# Goal of the exercise
Your response should consist of one number, the count of lines below that contain "schottky".

(Structured diff data)
☆ ☆ ☆ ☆

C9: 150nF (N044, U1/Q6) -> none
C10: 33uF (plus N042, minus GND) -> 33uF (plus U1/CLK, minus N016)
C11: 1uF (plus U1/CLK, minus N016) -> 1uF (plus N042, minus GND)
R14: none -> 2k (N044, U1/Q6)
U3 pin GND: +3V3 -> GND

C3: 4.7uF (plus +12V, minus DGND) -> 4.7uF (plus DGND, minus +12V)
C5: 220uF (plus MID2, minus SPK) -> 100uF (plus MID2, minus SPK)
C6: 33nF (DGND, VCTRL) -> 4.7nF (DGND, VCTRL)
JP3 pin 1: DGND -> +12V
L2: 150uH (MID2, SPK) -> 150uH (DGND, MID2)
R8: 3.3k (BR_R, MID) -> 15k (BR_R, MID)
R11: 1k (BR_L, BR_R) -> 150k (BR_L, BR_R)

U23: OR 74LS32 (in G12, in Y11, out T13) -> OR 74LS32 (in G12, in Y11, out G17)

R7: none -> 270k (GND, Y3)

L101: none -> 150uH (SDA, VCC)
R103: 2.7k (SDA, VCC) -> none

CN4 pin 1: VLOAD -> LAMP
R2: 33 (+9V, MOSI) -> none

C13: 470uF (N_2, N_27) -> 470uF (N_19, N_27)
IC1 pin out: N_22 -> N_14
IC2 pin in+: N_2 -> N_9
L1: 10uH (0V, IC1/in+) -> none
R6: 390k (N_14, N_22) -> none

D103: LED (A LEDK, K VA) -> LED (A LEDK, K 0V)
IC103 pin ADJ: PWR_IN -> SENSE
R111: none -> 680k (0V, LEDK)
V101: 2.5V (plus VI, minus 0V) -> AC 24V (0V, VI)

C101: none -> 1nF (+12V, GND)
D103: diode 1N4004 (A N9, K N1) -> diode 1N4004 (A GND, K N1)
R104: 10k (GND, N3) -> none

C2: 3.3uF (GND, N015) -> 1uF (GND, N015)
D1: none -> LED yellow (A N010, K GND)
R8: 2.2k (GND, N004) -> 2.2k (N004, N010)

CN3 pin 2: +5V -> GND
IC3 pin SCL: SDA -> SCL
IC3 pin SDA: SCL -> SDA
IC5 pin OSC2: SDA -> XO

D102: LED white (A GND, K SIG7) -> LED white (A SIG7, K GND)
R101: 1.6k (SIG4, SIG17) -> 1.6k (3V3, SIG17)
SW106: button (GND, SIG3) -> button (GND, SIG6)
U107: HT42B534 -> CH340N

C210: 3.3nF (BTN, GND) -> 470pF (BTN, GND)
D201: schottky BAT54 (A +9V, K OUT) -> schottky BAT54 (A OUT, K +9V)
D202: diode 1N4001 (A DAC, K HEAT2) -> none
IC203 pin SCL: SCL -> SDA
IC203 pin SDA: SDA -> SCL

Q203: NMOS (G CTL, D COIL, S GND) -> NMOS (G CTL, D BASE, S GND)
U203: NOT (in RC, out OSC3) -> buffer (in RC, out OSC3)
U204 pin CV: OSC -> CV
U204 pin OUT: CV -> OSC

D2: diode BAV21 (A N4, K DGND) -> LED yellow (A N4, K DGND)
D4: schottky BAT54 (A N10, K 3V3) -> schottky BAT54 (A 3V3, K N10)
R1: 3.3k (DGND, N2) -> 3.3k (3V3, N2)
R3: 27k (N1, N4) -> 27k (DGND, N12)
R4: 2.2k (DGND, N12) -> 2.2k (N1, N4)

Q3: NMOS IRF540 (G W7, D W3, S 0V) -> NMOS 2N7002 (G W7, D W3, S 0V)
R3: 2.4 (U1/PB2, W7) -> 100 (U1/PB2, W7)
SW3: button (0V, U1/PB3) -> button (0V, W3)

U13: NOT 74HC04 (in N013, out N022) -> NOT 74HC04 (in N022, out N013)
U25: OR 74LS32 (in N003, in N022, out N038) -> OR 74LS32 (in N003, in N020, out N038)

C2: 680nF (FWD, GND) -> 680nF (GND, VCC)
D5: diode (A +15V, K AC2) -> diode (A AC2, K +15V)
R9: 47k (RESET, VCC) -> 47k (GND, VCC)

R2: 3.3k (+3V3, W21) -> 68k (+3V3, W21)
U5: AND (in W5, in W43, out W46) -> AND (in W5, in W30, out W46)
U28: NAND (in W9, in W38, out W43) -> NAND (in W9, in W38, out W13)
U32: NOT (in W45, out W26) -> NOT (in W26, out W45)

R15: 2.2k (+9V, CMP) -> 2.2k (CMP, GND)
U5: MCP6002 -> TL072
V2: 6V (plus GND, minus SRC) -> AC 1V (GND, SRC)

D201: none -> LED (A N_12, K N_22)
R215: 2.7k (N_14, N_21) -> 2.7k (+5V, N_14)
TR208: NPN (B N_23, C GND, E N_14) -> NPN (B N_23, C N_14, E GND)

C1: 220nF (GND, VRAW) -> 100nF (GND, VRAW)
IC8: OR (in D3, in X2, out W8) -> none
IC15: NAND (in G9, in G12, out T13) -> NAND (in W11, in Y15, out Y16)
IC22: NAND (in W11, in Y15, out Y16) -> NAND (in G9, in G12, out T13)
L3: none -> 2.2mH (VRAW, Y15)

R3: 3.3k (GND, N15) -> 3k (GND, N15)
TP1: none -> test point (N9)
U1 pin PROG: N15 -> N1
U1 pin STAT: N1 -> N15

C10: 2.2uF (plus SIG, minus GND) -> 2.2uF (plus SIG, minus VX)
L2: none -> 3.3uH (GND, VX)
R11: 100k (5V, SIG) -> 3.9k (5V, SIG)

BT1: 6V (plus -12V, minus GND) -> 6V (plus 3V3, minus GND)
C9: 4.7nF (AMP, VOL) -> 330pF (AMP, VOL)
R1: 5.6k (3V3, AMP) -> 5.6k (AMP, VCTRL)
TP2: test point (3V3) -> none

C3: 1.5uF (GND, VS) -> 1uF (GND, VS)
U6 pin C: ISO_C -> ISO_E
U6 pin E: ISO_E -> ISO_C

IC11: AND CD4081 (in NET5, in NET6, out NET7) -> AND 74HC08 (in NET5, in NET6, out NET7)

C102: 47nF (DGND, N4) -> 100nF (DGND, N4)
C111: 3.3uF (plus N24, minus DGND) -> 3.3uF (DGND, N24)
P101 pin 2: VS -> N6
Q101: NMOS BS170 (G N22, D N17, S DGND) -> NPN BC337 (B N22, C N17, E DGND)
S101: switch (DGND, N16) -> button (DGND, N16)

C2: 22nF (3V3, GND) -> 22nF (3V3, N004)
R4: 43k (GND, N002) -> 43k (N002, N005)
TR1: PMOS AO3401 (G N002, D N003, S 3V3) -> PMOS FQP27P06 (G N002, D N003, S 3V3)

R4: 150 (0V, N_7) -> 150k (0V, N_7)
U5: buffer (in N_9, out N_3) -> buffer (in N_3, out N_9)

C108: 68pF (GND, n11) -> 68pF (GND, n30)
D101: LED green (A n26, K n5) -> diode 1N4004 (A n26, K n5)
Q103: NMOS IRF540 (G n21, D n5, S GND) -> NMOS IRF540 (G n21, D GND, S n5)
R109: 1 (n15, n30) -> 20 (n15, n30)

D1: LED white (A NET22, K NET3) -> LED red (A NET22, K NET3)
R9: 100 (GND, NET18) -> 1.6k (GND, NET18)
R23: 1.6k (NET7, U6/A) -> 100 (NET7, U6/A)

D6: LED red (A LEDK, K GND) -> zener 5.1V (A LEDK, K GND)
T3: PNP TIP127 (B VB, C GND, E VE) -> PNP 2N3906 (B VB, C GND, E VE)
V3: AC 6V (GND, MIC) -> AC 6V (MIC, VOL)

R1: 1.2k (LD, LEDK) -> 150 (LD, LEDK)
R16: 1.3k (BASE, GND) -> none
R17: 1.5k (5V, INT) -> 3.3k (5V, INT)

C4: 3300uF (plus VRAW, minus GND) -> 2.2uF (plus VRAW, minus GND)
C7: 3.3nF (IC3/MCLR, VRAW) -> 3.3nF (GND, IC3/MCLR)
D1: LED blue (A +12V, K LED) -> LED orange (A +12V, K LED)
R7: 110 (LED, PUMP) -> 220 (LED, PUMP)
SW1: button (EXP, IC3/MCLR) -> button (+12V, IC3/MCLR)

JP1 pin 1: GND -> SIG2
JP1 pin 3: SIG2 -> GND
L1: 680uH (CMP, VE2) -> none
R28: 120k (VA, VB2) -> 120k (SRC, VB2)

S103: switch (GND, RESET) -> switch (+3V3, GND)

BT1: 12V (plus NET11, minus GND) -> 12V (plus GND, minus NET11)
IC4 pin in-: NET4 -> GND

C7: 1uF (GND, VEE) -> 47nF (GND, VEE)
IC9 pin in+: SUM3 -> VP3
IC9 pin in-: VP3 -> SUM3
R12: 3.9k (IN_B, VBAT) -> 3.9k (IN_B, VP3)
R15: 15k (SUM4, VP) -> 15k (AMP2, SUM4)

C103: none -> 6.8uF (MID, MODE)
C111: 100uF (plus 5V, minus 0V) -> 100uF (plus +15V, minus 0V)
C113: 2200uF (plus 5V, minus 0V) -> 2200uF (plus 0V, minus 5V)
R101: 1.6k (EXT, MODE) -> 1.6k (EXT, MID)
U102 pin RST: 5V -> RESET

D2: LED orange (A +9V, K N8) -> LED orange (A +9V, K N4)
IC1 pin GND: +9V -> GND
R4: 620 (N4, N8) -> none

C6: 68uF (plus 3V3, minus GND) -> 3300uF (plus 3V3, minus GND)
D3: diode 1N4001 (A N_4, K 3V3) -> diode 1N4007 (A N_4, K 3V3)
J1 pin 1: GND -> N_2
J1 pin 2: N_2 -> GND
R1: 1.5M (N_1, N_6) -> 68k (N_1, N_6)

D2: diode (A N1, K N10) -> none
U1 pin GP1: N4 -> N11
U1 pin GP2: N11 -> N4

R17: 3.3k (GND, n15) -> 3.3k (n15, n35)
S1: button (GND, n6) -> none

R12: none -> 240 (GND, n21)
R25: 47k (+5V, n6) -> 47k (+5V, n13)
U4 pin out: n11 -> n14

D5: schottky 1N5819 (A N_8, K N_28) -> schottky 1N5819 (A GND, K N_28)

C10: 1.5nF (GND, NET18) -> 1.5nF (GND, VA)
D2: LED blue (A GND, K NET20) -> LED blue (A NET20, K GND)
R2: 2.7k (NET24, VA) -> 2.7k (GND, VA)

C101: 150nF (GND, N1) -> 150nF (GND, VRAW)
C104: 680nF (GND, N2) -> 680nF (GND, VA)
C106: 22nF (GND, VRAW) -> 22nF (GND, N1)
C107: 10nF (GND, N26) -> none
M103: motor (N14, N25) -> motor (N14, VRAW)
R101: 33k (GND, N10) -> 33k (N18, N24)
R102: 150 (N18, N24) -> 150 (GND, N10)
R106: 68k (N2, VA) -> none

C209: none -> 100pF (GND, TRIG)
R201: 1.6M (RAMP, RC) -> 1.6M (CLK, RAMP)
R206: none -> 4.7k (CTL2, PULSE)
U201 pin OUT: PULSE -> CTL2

☆ ☆ ☆ ☆

# Result
3